Instructions to follow - Identify each line in the records below that contains the word "none", and copy it.

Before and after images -
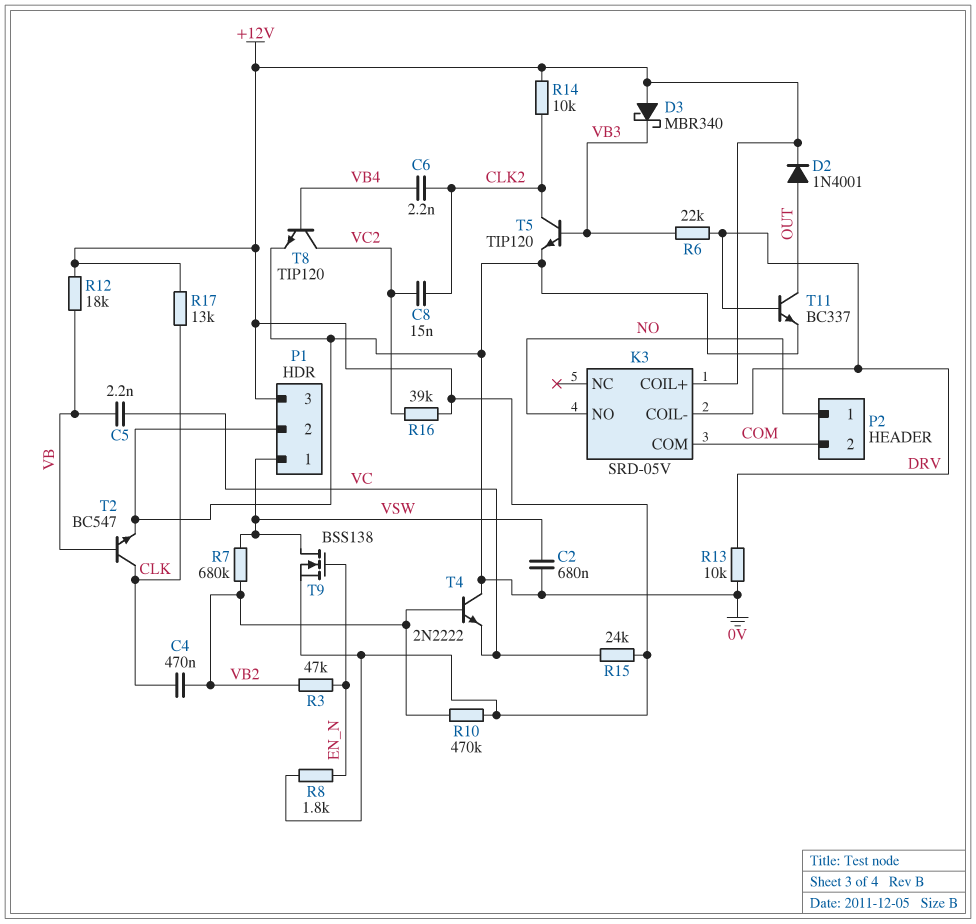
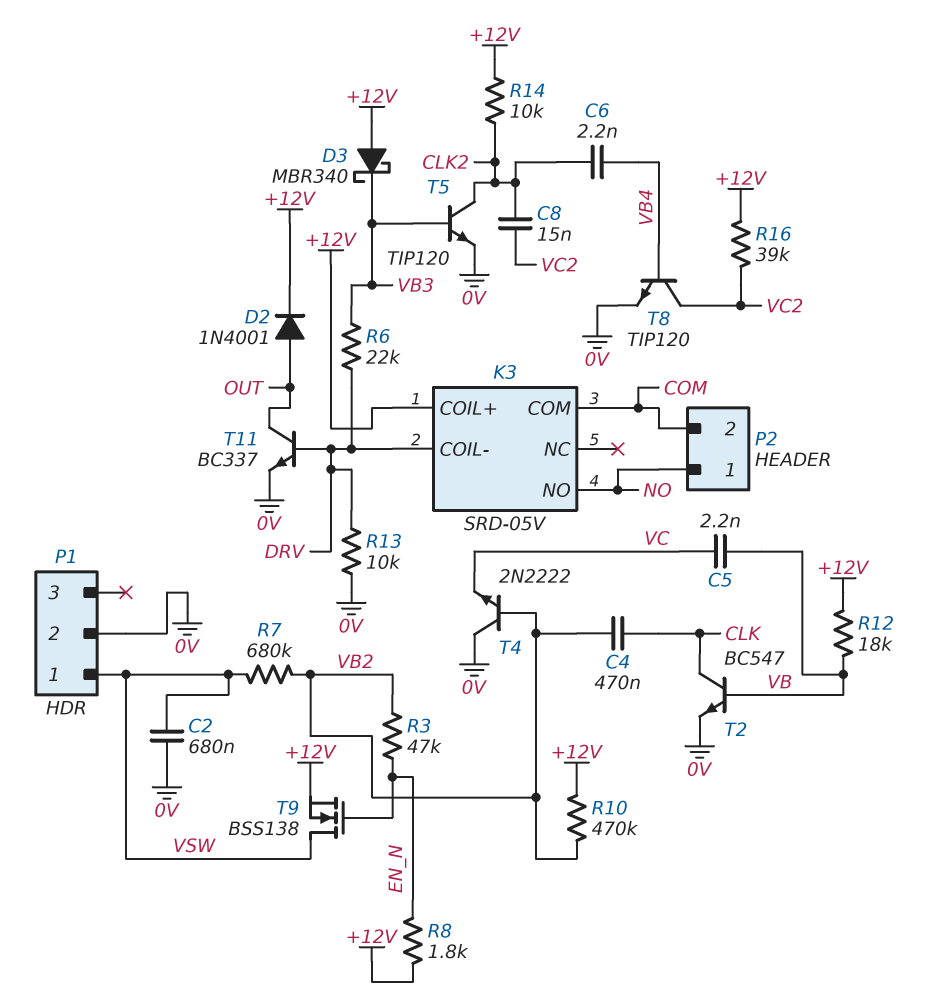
P1 pin 3: +12V -> none
R15: 24k (+12V, VC) -> none
R17: 13k (+12V, CLK) -> none

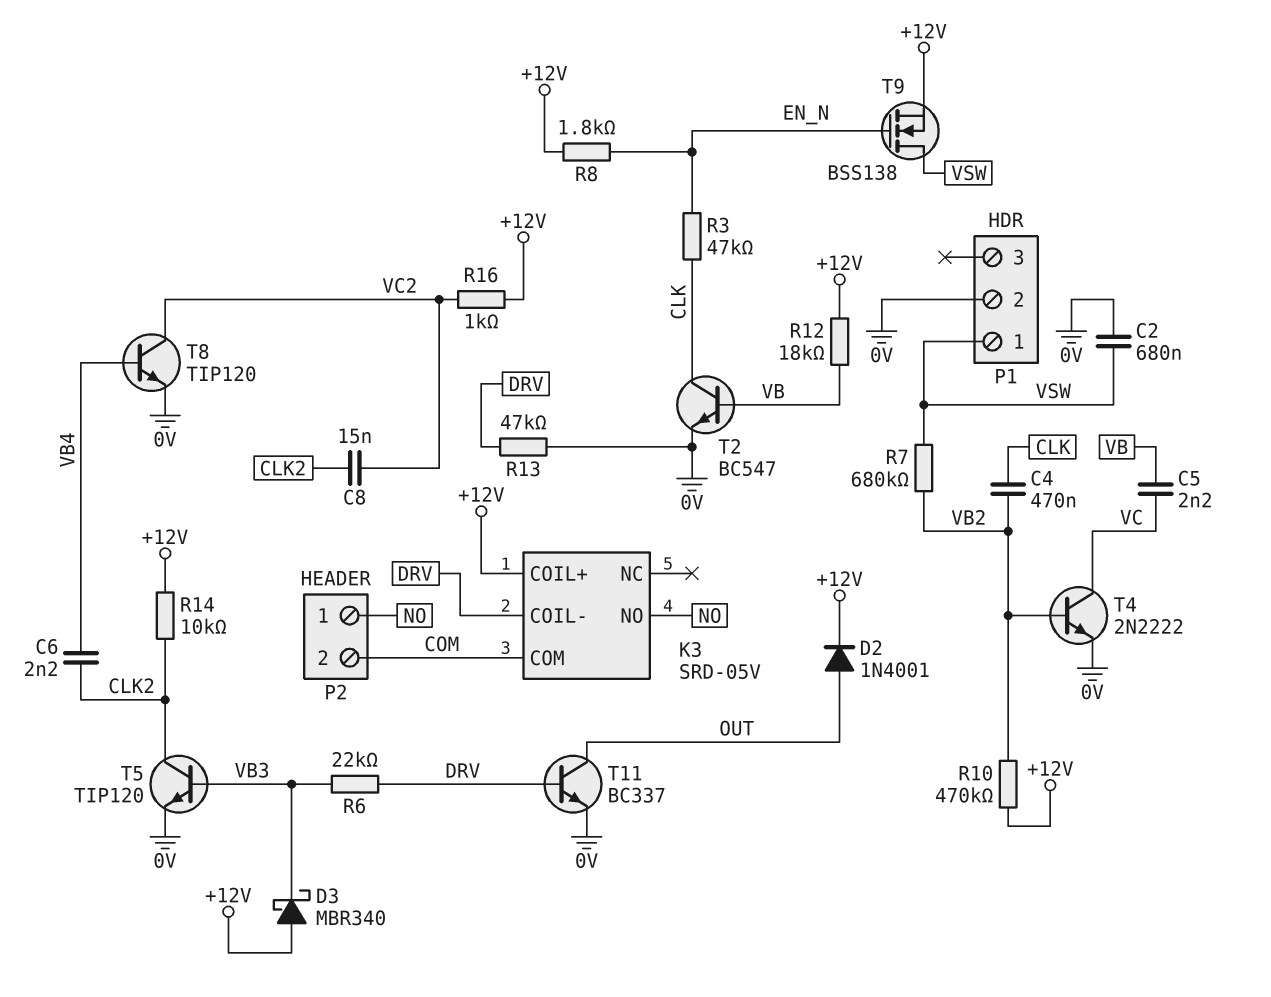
R3: 47k (EN_N, VB2) -> 47k (CLK, EN_N)
R13: 10k (0V, DRV) -> 47k (0V, DRV)
R16: 39k (+12V, VC2) -> 1k (+12V, VC2)
T4: NPN 2N2222 (B VB2, C 0V, E VC) -> NPN 2N2222 (B VB2, C VC, E 0V)

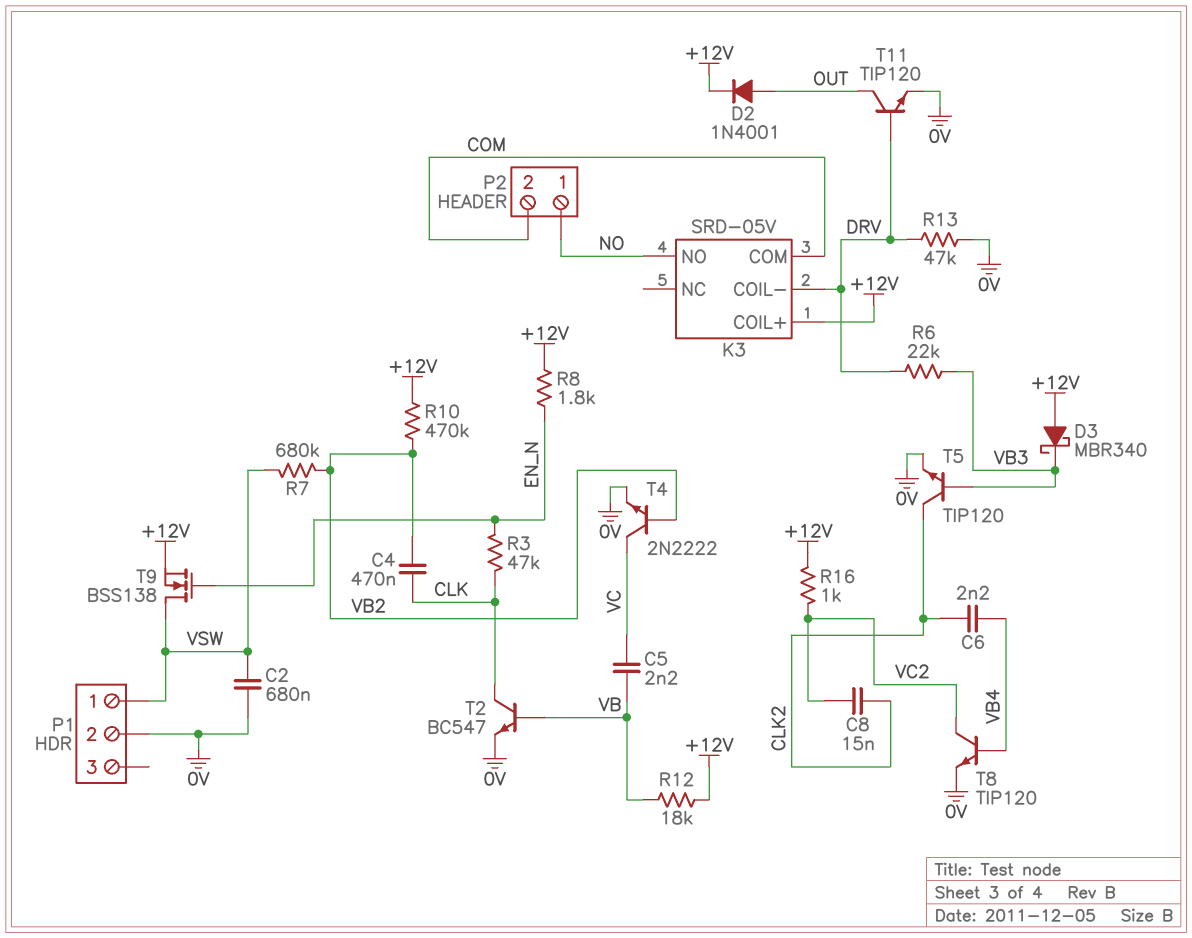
R14: 10k (+12V, CLK2) -> none
T11: NPN BC337 (B DRV, C OUT, E 0V) -> NPN TIP120 (B DRV, C OUT, E 0V)

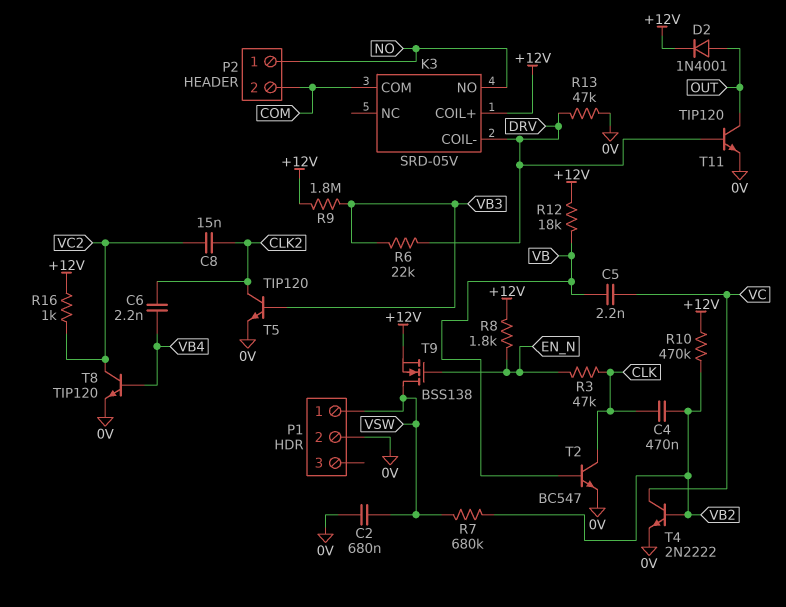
D3: schottky MBR340 (A +12V, K VB3) -> none
R9: none -> 1.8M (+12V, VB3)

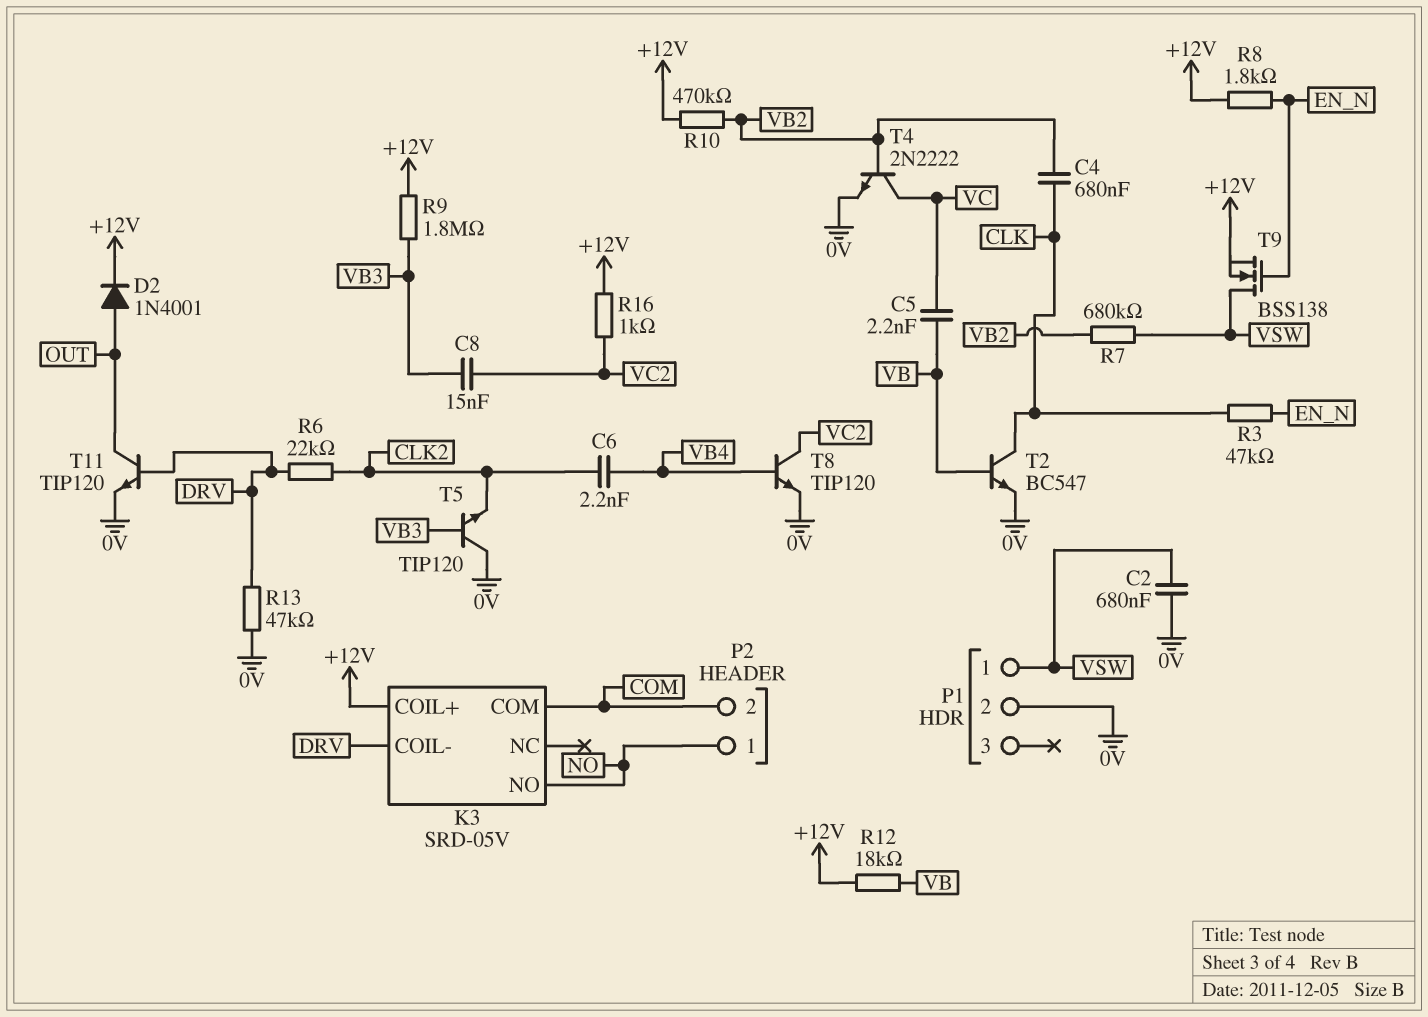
C4: 470nF (CLK, VB2) -> 680nF (CLK, VB2)
C8: 15nF (CLK2, VC2) -> 15nF (VB3, VC2)
R6: 22k (DRV, VB3) -> 22k (CLK2, DRV)
T5: NPN TIP120 (B VB3, C CLK2, E 0V) -> NPN TIP120 (B VB3, C 0V, E CLK2)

Written solution -
P1 pin 3: +12V -> none
R15: 24k (+12V, VC) -> none
R17: 13k (+12V, CLK) -> none
R14: 10k (+12V, CLK2) -> none
D3: schottky MBR340 (A +12V, K VB3) -> none
R9: none -> 1.8M (+12V, VB3)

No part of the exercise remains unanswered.